Two-scene object counts:
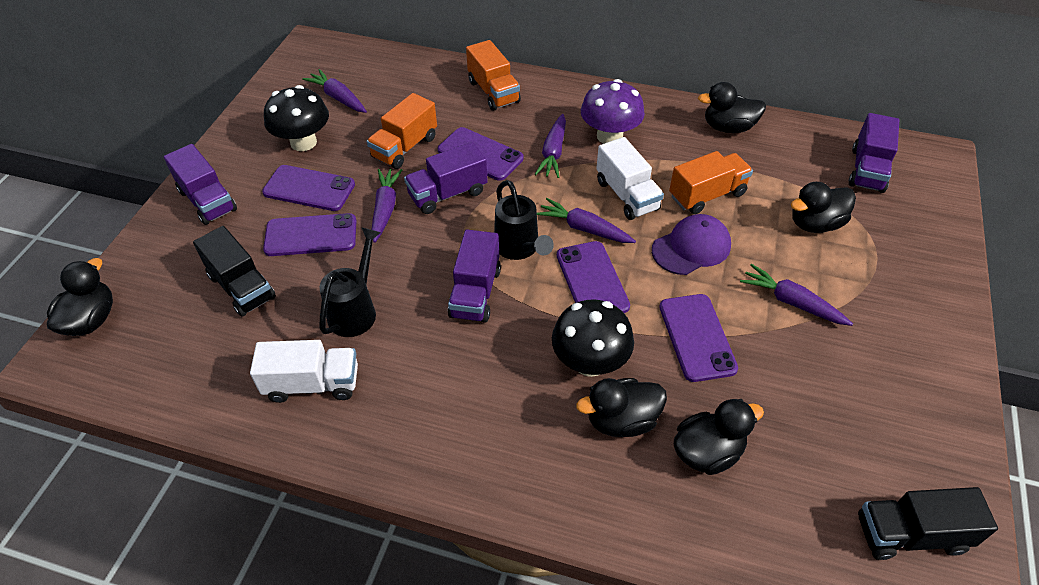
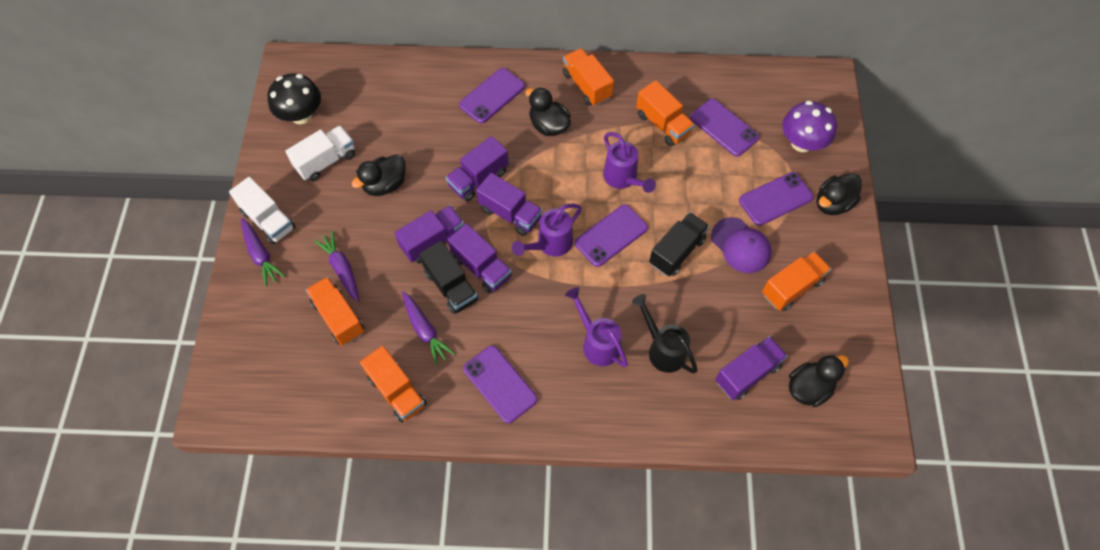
black duck: 5 -> 4
black mushroom: 2 -> 1
black watering can: 2 -> 1
orange truck: 3 -> 5
purple carrot: 5 -> 3
purple truck: 4 -> 5
purple watering can: 0 -> 3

- **How to complete this task**: In the copy, include no pictures; transcribe every record above verbatim.

- **Answer to this problem**:
black duck: 5 -> 4
black mushroom: 2 -> 1
black watering can: 2 -> 1
orange truck: 3 -> 5
purple carrot: 5 -> 3
purple truck: 4 -> 5
purple watering can: 0 -> 3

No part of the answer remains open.